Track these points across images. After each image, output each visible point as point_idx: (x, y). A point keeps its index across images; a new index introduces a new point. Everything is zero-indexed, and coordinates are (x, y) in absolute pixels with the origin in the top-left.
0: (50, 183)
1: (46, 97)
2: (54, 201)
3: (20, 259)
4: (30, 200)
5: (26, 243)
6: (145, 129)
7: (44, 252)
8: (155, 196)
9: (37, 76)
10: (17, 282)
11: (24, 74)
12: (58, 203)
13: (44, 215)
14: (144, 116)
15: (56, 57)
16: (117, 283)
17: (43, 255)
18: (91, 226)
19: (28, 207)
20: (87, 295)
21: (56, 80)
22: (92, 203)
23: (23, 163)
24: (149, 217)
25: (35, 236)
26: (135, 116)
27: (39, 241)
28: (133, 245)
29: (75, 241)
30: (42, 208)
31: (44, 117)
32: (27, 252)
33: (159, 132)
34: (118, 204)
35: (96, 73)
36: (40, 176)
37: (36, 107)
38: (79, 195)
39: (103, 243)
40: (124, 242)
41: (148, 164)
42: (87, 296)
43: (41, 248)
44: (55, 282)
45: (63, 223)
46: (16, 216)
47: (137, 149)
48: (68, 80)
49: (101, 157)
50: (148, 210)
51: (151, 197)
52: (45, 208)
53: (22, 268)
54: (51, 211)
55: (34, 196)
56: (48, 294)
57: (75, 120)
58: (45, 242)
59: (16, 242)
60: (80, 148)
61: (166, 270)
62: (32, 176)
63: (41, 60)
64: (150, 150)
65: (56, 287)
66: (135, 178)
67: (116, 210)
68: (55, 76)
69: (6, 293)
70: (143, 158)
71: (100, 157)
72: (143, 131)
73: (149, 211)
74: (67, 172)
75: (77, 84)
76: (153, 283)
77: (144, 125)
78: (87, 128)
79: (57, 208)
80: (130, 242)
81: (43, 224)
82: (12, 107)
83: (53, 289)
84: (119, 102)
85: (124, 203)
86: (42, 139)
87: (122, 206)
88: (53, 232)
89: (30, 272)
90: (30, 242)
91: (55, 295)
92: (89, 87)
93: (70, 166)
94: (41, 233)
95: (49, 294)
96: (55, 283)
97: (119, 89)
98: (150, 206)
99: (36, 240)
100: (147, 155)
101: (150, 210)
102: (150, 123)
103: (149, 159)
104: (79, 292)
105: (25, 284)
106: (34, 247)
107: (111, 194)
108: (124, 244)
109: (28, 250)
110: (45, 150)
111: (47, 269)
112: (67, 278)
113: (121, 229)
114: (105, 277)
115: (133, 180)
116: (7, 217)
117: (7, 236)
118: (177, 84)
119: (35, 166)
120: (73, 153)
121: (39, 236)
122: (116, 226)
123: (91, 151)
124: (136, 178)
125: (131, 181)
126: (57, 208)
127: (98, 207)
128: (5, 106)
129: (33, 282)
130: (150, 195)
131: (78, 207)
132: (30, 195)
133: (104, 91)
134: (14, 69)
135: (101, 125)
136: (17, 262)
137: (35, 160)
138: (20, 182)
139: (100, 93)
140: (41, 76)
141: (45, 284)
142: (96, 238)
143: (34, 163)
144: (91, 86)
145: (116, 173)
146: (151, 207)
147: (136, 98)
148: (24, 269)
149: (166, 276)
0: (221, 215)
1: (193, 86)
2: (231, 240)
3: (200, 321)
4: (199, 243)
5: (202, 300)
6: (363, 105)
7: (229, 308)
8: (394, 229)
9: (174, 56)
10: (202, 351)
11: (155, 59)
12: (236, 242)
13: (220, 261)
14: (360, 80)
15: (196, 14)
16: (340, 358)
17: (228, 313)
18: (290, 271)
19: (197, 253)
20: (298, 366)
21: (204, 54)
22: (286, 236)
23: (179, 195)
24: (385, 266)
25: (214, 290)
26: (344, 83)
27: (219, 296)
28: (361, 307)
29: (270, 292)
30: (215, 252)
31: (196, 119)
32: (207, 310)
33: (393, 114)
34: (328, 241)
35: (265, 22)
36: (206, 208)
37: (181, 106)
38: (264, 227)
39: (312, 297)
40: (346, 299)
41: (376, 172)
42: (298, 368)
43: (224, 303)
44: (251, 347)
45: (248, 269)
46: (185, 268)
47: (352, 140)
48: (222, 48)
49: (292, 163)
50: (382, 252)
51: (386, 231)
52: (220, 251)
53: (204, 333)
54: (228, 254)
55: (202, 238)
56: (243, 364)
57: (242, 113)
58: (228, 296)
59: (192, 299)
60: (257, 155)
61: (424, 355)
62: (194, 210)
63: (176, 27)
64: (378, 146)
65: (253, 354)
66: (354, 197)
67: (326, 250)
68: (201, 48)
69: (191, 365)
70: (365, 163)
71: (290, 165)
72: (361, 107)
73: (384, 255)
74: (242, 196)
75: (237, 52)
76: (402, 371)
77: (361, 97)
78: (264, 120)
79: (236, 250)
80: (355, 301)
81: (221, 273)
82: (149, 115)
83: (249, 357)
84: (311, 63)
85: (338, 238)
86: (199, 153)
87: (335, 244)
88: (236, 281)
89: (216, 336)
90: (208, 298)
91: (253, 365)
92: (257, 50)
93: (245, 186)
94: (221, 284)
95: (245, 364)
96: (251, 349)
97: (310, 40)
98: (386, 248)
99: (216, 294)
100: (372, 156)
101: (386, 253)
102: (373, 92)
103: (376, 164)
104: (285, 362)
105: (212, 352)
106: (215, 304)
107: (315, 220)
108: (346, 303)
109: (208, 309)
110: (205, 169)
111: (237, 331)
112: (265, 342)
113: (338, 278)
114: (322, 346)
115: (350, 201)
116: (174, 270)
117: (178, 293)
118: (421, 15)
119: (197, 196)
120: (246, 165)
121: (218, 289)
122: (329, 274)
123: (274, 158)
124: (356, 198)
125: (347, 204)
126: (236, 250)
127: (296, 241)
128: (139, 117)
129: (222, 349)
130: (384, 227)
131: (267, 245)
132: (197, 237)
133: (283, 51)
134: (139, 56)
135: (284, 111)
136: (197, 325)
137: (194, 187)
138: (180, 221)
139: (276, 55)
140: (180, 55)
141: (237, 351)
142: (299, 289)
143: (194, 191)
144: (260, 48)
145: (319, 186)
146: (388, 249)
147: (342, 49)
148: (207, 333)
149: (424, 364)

------------

▶ Task details
Reproduce all of the data above line for line, without changing any character.

▶ The completed task
Track these points across images. After each image, output each visible point as point_idx: (x, y). A point keeps its index across images; a new index introduces a new point. Everything is zero-indexed, and coordinates are (x, y) in absolute pixels with the origin in the top-left.
0: (50, 183)
1: (46, 97)
2: (54, 201)
3: (20, 259)
4: (30, 200)
5: (26, 243)
6: (145, 129)
7: (44, 252)
8: (155, 196)
9: (37, 76)
10: (17, 282)
11: (24, 74)
12: (58, 203)
13: (44, 215)
14: (144, 116)
15: (56, 57)
16: (117, 283)
17: (43, 255)
18: (91, 226)
19: (28, 207)
20: (87, 295)
21: (56, 80)
22: (92, 203)
23: (23, 163)
24: (149, 217)
25: (35, 236)
26: (135, 116)
27: (39, 241)
28: (133, 245)
29: (75, 241)
30: (42, 208)
31: (44, 117)
32: (27, 252)
33: (159, 132)
34: (118, 204)
35: (96, 73)
36: (40, 176)
37: (36, 107)
38: (79, 195)
39: (103, 243)
40: (124, 242)
41: (148, 164)
42: (87, 296)
43: (41, 248)
44: (55, 282)
45: (63, 223)
46: (16, 216)
47: (137, 149)
48: (68, 80)
49: (101, 157)
50: (148, 210)
51: (151, 197)
52: (45, 208)
53: (22, 268)
54: (51, 211)
55: (34, 196)
56: (48, 294)
57: (75, 120)
58: (45, 242)
59: (16, 242)
60: (80, 148)
61: (166, 270)
62: (32, 176)
63: (41, 60)
64: (150, 150)
65: (56, 287)
66: (135, 178)
67: (116, 210)
68: (55, 76)
69: (6, 293)
70: (143, 158)
71: (100, 157)
72: (143, 131)
73: (149, 211)
74: (67, 172)
75: (77, 84)
76: (153, 283)
77: (144, 125)
78: (87, 128)
79: (57, 208)
80: (130, 242)
81: (43, 224)
82: (12, 107)
83: (53, 289)
84: (119, 102)
85: (124, 203)
86: (42, 139)
87: (122, 206)
88: (53, 232)
89: (30, 272)
90: (30, 242)
91: (55, 295)
92: (89, 87)
93: (70, 166)
94: (41, 233)
95: (49, 294)
96: (55, 283)
97: (119, 89)
98: (150, 206)
99: (36, 240)
100: (147, 155)
101: (150, 210)
102: (150, 123)
103: (149, 159)
104: (79, 292)
105: (25, 284)
106: (34, 247)
107: (111, 194)
108: (124, 244)
109: (28, 250)
110: (45, 150)
111: (47, 269)
112: (67, 278)
113: (121, 229)
114: (105, 277)
115: (133, 180)
116: (7, 217)
117: (7, 236)
118: (177, 84)
119: (35, 166)
120: (73, 153)
121: (39, 236)
122: (116, 226)
123: (91, 151)
124: (136, 178)
125: (131, 181)
126: (57, 208)
127: (98, 207)
128: (5, 106)
129: (33, 282)
130: (150, 195)
131: (78, 207)
132: (30, 195)
133: (104, 91)
134: (14, 69)
135: (101, 125)
136: (17, 262)
137: (35, 160)
138: (20, 182)
139: (100, 93)
140: (41, 76)
141: (45, 284)
142: (96, 238)
143: (34, 163)
144: (91, 86)
145: (116, 173)
146: (151, 207)
147: (136, 98)
148: (24, 269)
149: (166, 276)
0: (221, 215)
1: (193, 86)
2: (231, 240)
3: (200, 321)
4: (199, 243)
5: (202, 300)
6: (363, 105)
7: (229, 308)
8: (394, 229)
9: (174, 56)
10: (202, 351)
11: (155, 59)
12: (236, 242)
13: (220, 261)
14: (360, 80)
15: (196, 14)
16: (340, 358)
17: (228, 313)
18: (290, 271)
19: (197, 253)
20: (298, 366)
21: (204, 54)
22: (286, 236)
23: (179, 195)
24: (385, 266)
25: (214, 290)
26: (344, 83)
27: (219, 296)
28: (361, 307)
29: (270, 292)
30: (215, 252)
31: (196, 119)
32: (207, 310)
33: (393, 114)
34: (328, 241)
35: (265, 22)
36: (206, 208)
37: (181, 106)
38: (264, 227)
39: (312, 297)
40: (346, 299)
41: (376, 172)
42: (298, 368)
43: (224, 303)
44: (251, 347)
45: (248, 269)
46: (185, 268)
47: (352, 140)
48: (222, 48)
49: (292, 163)
50: (382, 252)
51: (386, 231)
52: (220, 251)
53: (204, 333)
54: (228, 254)
55: (202, 238)
56: (243, 364)
57: (242, 113)
58: (228, 296)
59: (192, 299)
60: (257, 155)
61: (424, 355)
62: (194, 210)
63: (176, 27)
64: (378, 146)
65: (253, 354)
66: (354, 197)
67: (326, 250)
68: (201, 48)
69: (191, 365)
70: (365, 163)
71: (290, 165)
72: (361, 107)
73: (384, 255)
74: (242, 196)
75: (237, 52)
76: (402, 371)
77: (361, 97)
78: (264, 120)
79: (236, 250)
80: (355, 301)
81: (221, 273)
82: (149, 115)
83: (249, 357)
84: (311, 63)
85: (338, 238)
86: (199, 153)
87: (335, 244)
88: (236, 281)
89: (216, 336)
90: (208, 298)
91: (253, 365)
92: (257, 50)
93: (245, 186)
94: (221, 284)
95: (245, 364)
96: (251, 349)
97: (310, 40)
98: (386, 248)
99: (216, 294)
100: (372, 156)
101: (386, 253)
102: (373, 92)
103: (376, 164)
104: (285, 362)
105: (212, 352)
106: (215, 304)
107: (315, 220)
108: (346, 303)
109: (208, 309)
110: (205, 169)
111: (237, 331)
112: (265, 342)
113: (338, 278)
114: (322, 346)
115: (350, 201)
116: (174, 270)
117: (178, 293)
118: (421, 15)
119: (197, 196)
120: (246, 165)
121: (218, 289)
122: (329, 274)
123: (274, 158)
124: (356, 198)
125: (347, 204)
126: (236, 250)
127: (296, 241)
128: (139, 117)
129: (222, 349)
130: (384, 227)
131: (267, 245)
132: (197, 237)
133: (283, 51)
134: (139, 56)
135: (284, 111)
136: (197, 325)
137: (194, 187)
138: (180, 221)
139: (276, 55)
140: (180, 55)
141: (237, 351)
142: (299, 289)
143: (194, 191)
144: (260, 48)
145: (319, 186)
146: (388, 249)
147: (342, 49)
148: (207, 333)
149: (424, 364)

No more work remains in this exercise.